§ **TASK DETAILS**:
Set down the entries that follow exactly as written, leaving out any images.

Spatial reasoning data

___

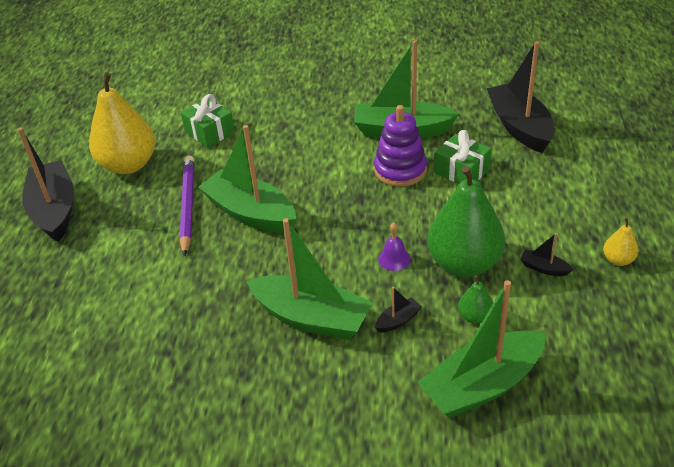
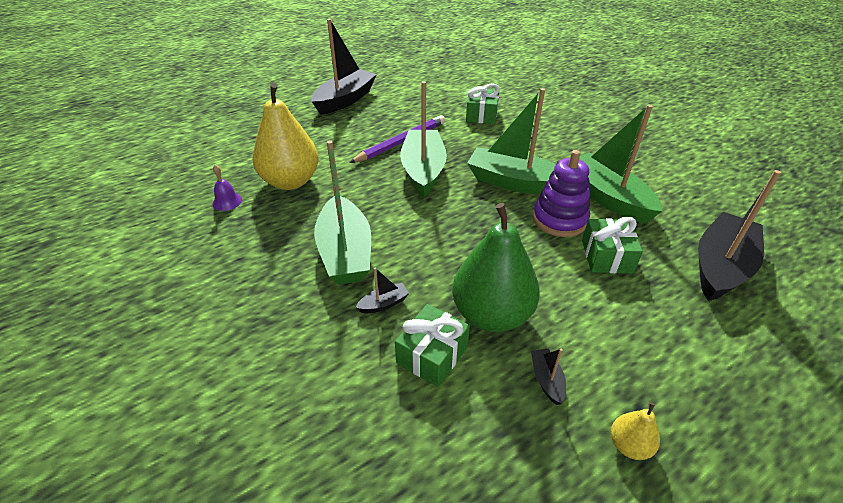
camera: 50 degrees right, 0 degrees up
yellow pear [89,73,155,174] -> yellow pear moved to [253,83,319,190]
black boat [375,287,422,332] -> black boat turned 45 degrees counterclockwise [355,268,409,313]
purple bell [378,222,411,271] -> purple bell moved to [213,165,242,211]
green boat [418,280,546,418] -> green boat moved to [467,88,556,194]
green pear [458,275,493,324] -> green gift [395,304,470,387]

___

§ **ANSWER TO THIS PROBLEM**:
camera: 50 degrees right, 0 degrees up
yellow pear [89,73,155,174] -> yellow pear moved to [253,83,319,190]
black boat [375,287,422,332] -> black boat turned 45 degrees counterclockwise [355,268,409,313]
purple bell [378,222,411,271] -> purple bell moved to [213,165,242,211]
green boat [418,280,546,418] -> green boat moved to [467,88,556,194]
green pear [458,275,493,324] -> green gift [395,304,470,387]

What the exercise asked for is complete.